━━ LISTED ENTRIES

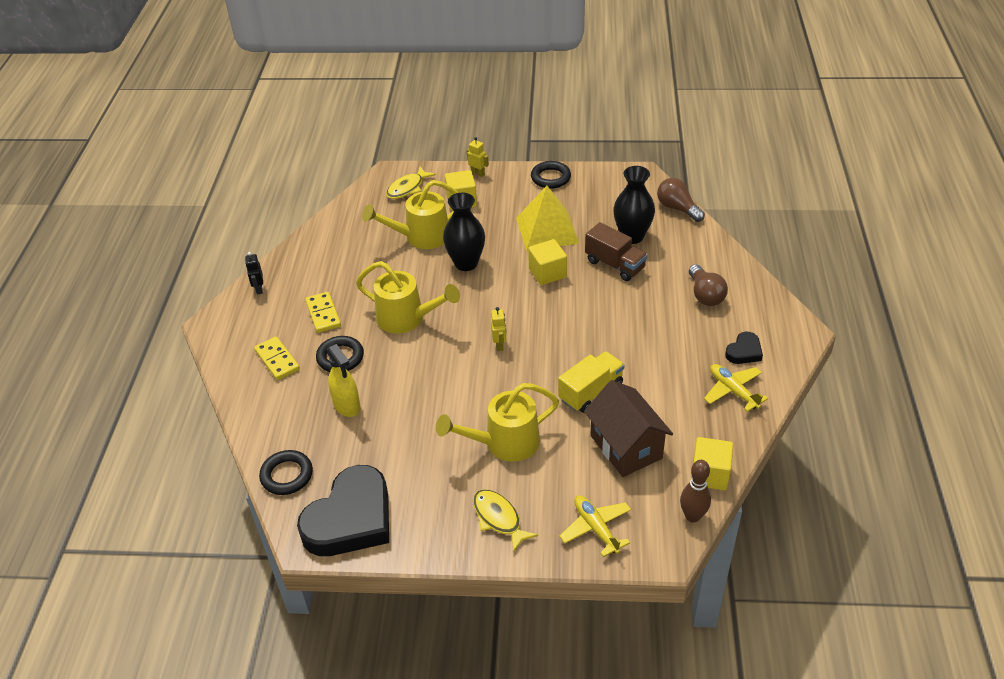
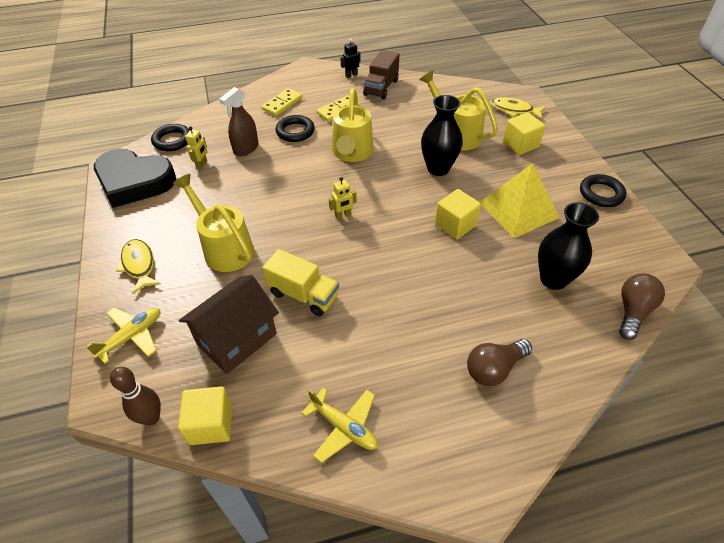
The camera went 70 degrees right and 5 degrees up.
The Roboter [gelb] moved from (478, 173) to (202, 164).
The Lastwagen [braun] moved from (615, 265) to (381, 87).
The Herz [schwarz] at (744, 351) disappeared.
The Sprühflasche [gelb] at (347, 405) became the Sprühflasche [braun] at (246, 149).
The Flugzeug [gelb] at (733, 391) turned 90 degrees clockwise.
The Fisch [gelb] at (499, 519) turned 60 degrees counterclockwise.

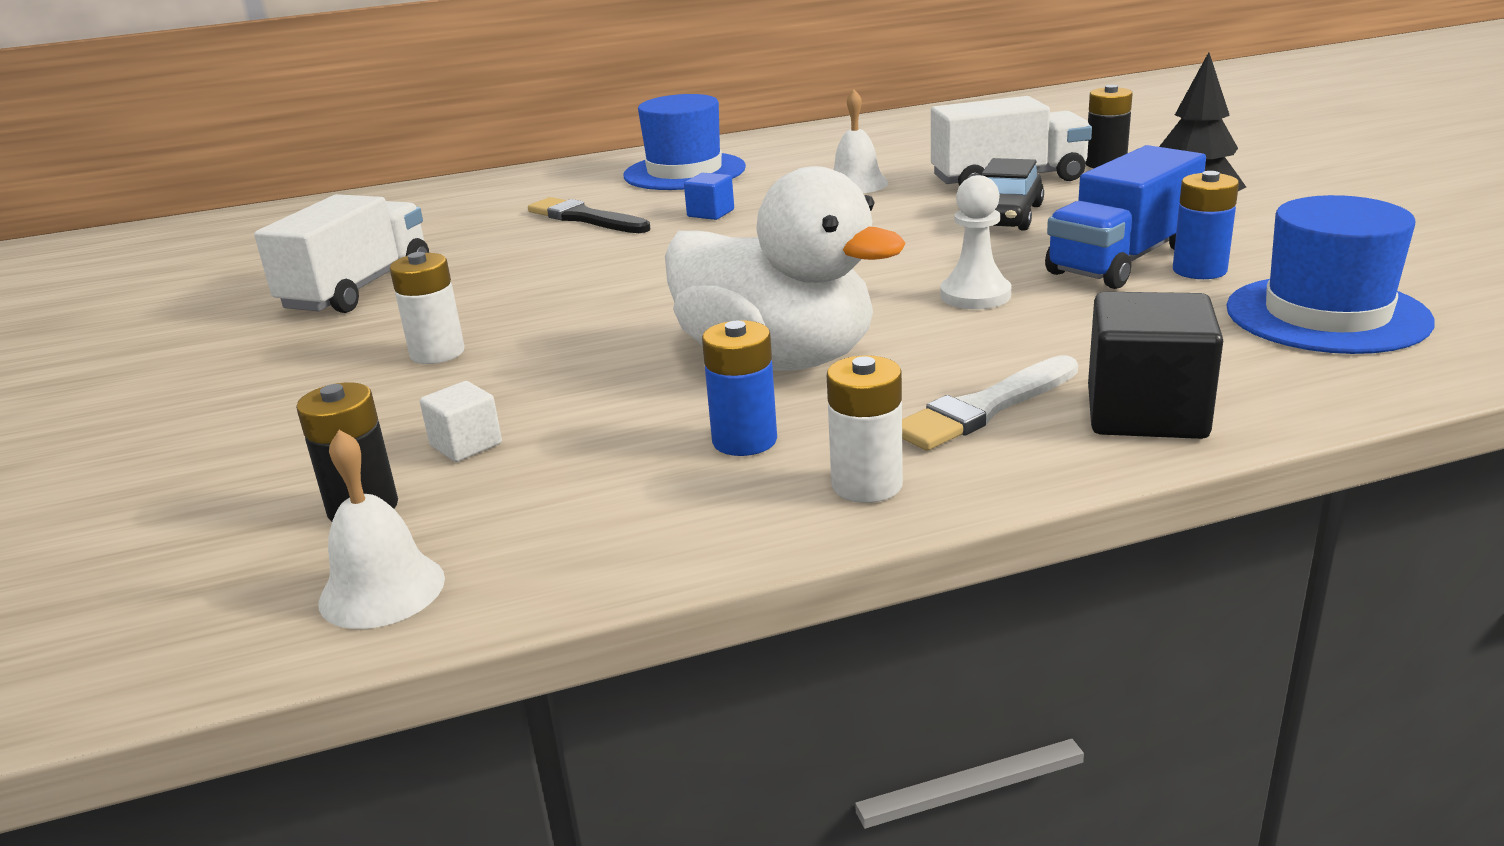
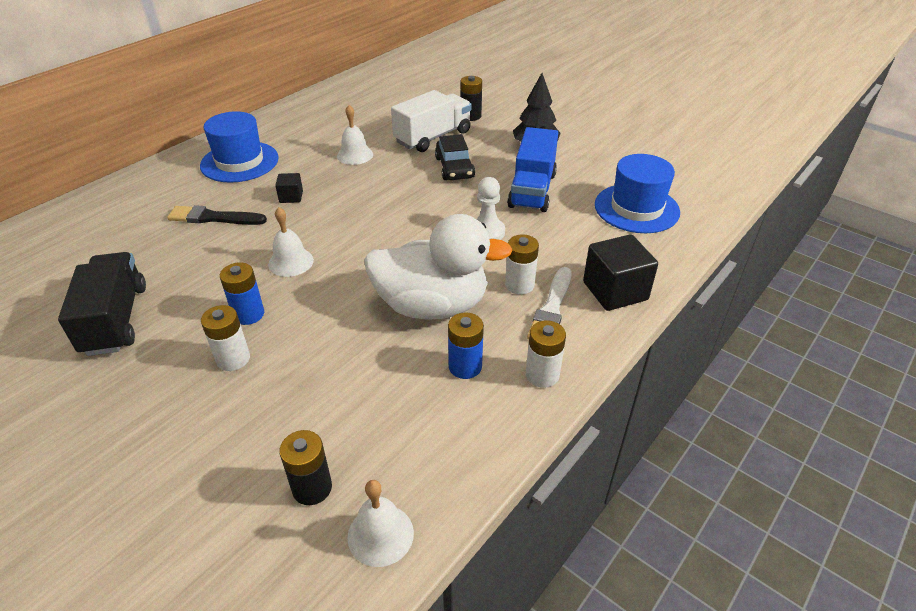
The camera went 35 degrees left and 15 degrees up.
The Batterie [blau] moved from (1199, 270) to (248, 314).
The Kubus [blau] at (710, 213) became the Kubus [schwarz] at (291, 197).
The Lastwagen [weiß] at (358, 288) became the Lastwagen [schwarz] at (115, 319).
The Kubus [weiß] at (466, 445) disappeared.
The Glocke [weiß] at (291, 262) appeared.
The Batterie [weiß] at (519, 285) appeared.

━━━━

■ **EXERCISE AIM**
Give again, word for word, every line from the top of the data through the line with "The Flugzeug [gelb]", both ends included, and exclude the pictures.

■ **SOLUTION**
The camera went 70 degrees right and 5 degrees up.
The Roboter [gelb] moved from (478, 173) to (202, 164).
The Lastwagen [braun] moved from (615, 265) to (381, 87).
The Herz [schwarz] at (744, 351) disappeared.
The Sprühflasche [gelb] at (347, 405) became the Sprühflasche [braun] at (246, 149).
The Flugzeug [gelb] at (733, 391) turned 90 degrees clockwise.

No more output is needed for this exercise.